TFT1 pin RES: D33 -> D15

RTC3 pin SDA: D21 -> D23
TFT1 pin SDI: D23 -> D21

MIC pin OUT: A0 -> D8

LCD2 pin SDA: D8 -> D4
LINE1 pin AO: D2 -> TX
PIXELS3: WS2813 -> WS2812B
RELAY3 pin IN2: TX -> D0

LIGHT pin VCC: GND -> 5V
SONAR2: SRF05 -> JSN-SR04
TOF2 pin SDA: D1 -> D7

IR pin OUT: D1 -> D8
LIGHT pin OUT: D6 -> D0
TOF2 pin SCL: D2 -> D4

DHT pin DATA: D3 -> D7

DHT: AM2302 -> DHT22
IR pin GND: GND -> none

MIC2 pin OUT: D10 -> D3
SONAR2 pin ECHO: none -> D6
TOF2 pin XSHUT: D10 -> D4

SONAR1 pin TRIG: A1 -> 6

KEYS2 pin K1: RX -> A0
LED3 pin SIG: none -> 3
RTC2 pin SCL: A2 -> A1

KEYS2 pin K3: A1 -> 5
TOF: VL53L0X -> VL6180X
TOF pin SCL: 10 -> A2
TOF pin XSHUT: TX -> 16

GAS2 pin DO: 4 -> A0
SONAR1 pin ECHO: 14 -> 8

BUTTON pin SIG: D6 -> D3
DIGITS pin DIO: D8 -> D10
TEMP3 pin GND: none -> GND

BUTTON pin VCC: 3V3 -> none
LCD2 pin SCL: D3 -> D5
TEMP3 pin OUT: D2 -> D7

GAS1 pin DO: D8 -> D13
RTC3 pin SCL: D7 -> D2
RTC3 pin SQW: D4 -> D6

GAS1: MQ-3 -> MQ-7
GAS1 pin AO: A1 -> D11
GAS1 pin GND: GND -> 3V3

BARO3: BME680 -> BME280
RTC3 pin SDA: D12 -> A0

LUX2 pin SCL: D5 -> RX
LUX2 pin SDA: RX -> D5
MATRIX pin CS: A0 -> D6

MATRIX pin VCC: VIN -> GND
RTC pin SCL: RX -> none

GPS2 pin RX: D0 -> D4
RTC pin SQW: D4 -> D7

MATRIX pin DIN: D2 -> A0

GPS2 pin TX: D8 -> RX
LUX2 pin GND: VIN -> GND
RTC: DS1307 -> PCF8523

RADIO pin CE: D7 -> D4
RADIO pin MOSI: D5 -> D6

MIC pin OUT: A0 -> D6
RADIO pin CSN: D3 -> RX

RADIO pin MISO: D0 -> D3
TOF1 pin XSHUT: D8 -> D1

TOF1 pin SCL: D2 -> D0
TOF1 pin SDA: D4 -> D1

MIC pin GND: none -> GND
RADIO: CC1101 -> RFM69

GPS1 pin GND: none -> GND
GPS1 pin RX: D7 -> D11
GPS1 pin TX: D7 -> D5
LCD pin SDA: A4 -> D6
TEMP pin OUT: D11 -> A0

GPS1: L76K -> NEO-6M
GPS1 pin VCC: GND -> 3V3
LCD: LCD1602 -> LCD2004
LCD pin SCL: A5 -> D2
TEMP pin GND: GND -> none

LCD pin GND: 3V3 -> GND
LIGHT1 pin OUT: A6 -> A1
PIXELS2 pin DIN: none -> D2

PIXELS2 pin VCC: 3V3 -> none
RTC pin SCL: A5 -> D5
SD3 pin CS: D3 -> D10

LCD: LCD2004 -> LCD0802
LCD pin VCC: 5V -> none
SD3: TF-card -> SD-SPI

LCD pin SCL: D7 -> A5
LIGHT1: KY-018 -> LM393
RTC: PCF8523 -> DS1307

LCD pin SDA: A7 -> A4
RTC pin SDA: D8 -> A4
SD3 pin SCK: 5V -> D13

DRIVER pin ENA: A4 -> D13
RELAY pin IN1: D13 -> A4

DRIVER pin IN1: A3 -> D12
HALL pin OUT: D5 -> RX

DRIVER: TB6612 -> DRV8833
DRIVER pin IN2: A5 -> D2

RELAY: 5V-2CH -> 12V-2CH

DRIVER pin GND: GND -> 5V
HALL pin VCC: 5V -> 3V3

----

▸ **Task details**:
The task calls for all lines in the entries that hold "RADIO".

▸ **Answer to this task**:
RADIO pin CE: D7 -> D4
RADIO pin MOSI: D5 -> D6
RADIO pin CSN: D3 -> RX
RADIO pin MISO: D0 -> D3
RADIO: CC1101 -> RFM69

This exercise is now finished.